◆ **WHAT NEEDS TO BE DONE**
Below this line is the material. Write out only its lines from the one containing "camera: 75 degrees left, 5 degrees up" through the one containing "(430, 659) = (488, 332): orange", both kept, exactly.
BEGIN RECORDS PROVIDED
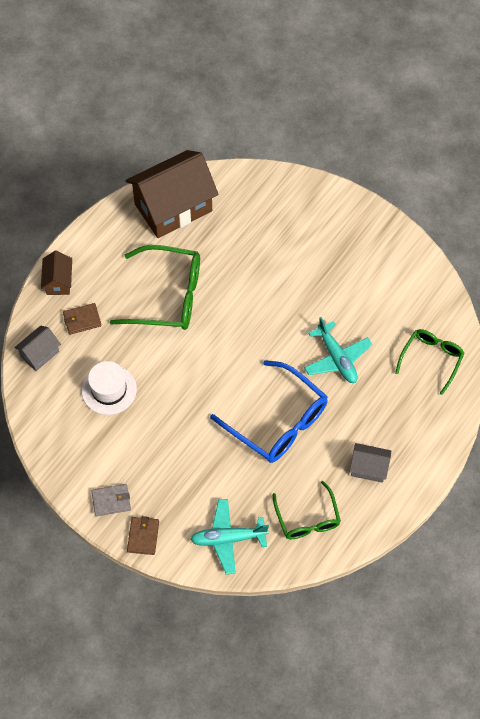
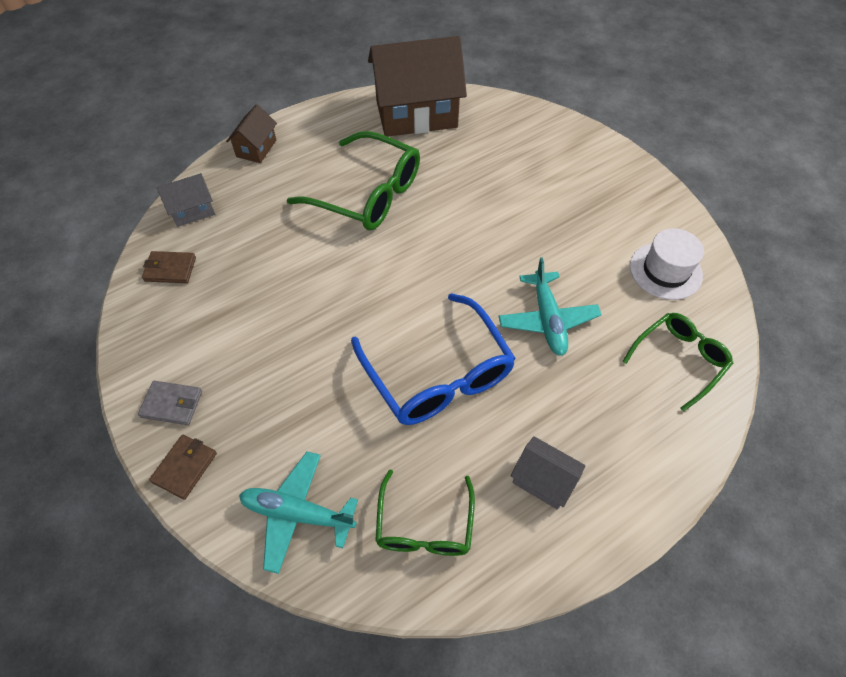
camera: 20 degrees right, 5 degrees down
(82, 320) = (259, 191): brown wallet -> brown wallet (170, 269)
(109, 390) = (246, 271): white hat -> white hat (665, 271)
END RECORDS PROVIDED
BEGIN RECORDS PROVIDED
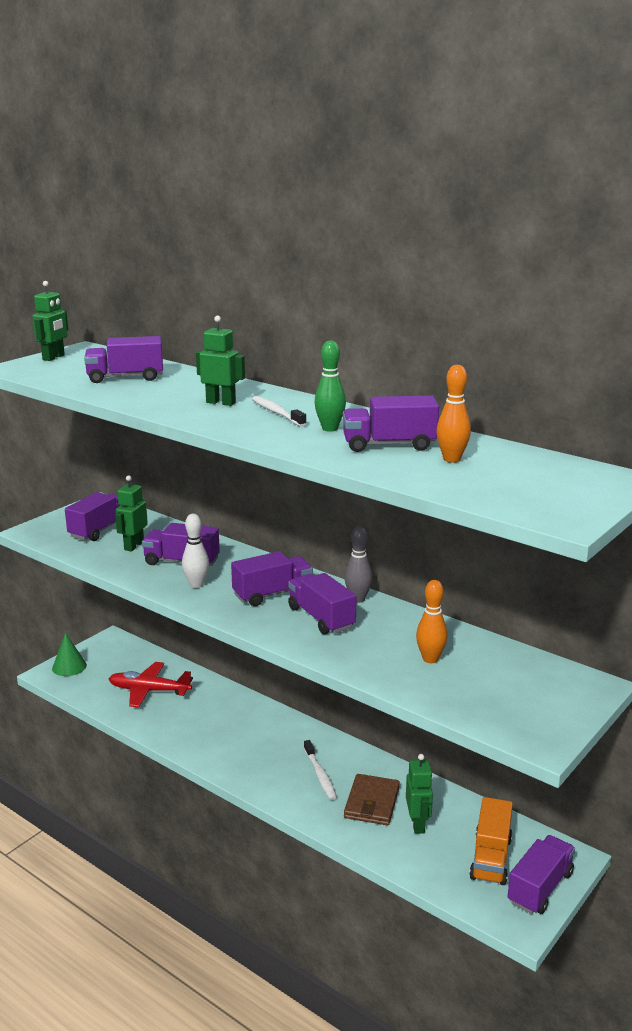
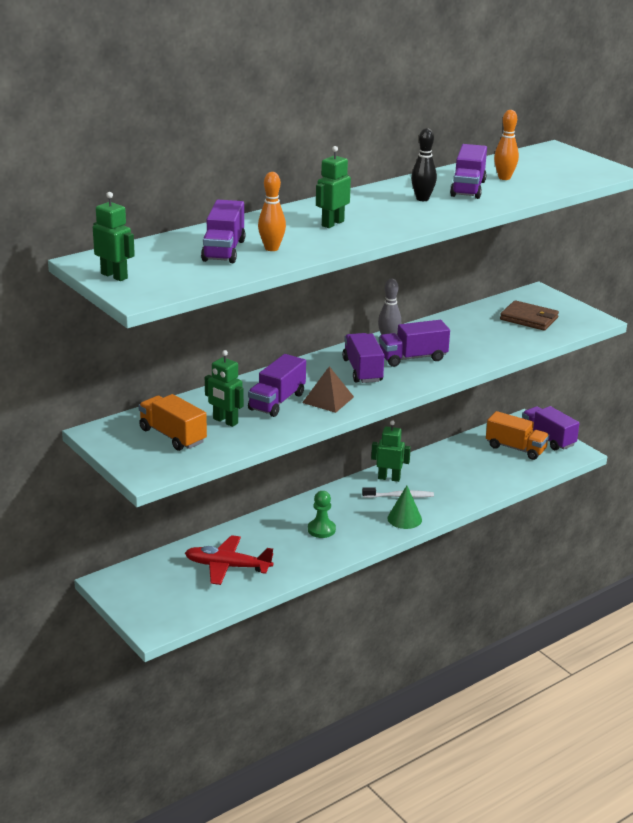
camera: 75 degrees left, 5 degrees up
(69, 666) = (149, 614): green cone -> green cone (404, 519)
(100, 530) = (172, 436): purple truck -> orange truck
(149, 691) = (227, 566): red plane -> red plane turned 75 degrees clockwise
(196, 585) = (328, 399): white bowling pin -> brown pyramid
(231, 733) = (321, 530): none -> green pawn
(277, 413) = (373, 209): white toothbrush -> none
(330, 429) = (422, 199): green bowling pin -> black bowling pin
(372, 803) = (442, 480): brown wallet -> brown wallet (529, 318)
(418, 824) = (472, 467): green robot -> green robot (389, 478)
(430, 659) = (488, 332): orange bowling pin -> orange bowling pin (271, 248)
END RECORDS PROVIDED
◆ **RESULT OF THE TASK**
camera: 75 degrees left, 5 degrees up
(69, 666) = (149, 614): green cone -> green cone (404, 519)
(100, 530) = (172, 436): purple truck -> orange truck
(149, 691) = (227, 566): red plane -> red plane turned 75 degrees clockwise
(196, 585) = (328, 399): white bowling pin -> brown pyramid
(231, 733) = (321, 530): none -> green pawn
(277, 413) = (373, 209): white toothbrush -> none
(330, 429) = (422, 199): green bowling pin -> black bowling pin
(372, 803) = (442, 480): brown wallet -> brown wallet (529, 318)
(418, 824) = (472, 467): green robot -> green robot (389, 478)
(430, 659) = (488, 332): orange bowling pin -> orange bowling pin (271, 248)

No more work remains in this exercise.